- Opening Delimiter -

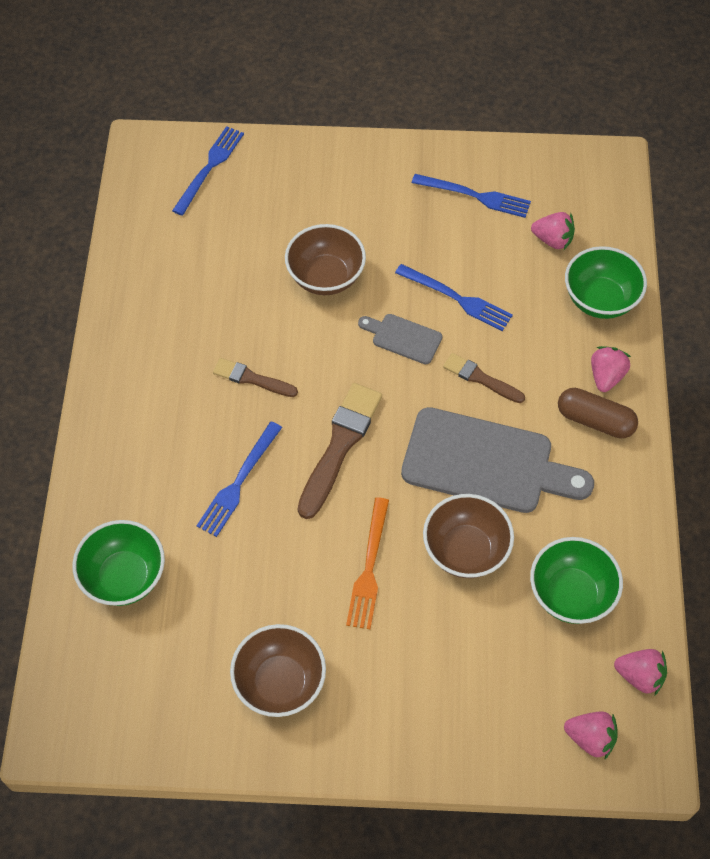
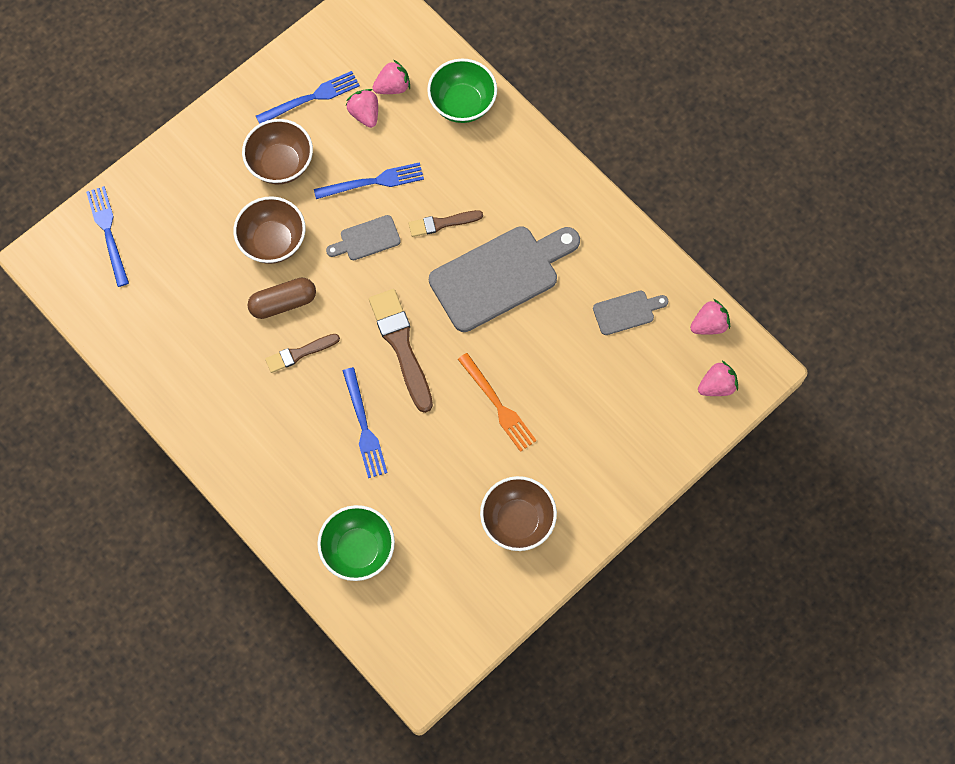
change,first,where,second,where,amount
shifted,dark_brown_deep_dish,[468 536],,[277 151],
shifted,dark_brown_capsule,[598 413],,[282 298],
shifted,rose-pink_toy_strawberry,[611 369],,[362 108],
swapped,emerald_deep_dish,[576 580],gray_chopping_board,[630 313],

- Closing Delimiter -

What you have to do: Make a word-for-word copy of the records above, excluding all pictures.

Solution to this task:
change,first,where,second,where,amount
shifted,dark_brown_deep_dish,[468 536],,[277 151],
shifted,dark_brown_capsule,[598 413],,[282 298],
shifted,rose-pink_toy_strawberry,[611 369],,[362 108],
swapped,emerald_deep_dish,[576 580],gray_chopping_board,[630 313],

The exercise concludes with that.